* _EXERCISE REQUIREMENTS_
The response must contain each line of the material that holds "grey".

* _RAW DATA_

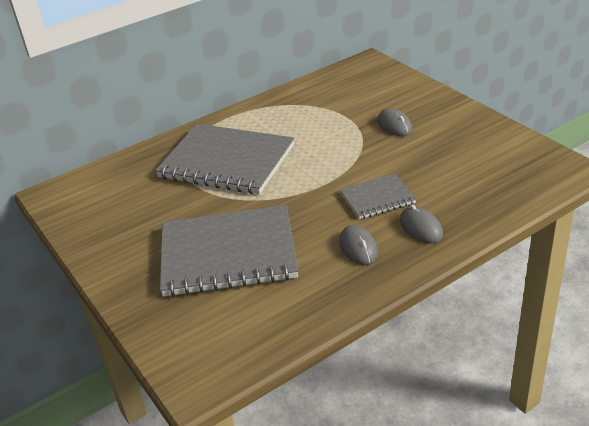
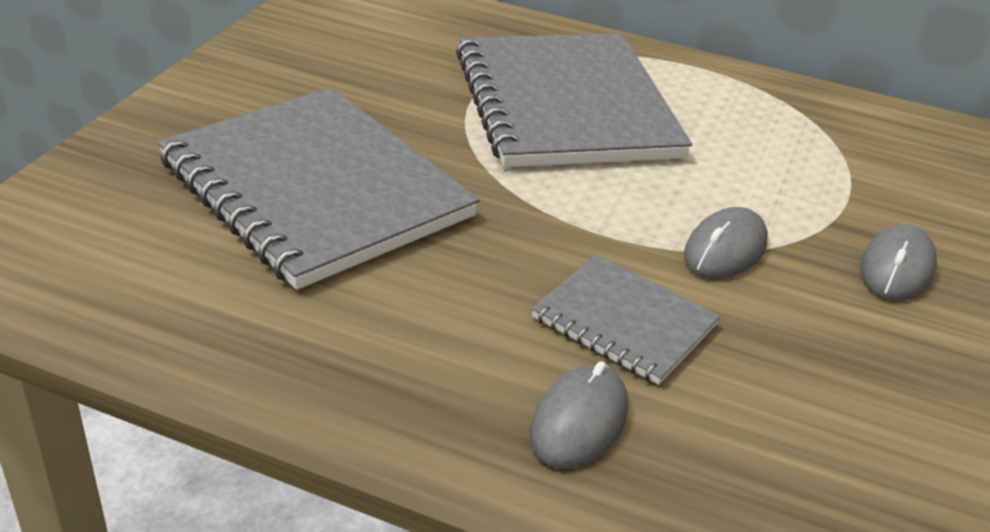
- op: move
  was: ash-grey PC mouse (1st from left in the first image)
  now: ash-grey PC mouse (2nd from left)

* _RESPONSE TO THE TASK_
  was: ash-grey PC mouse (1st from left in the first image)
  now: ash-grey PC mouse (2nd from left)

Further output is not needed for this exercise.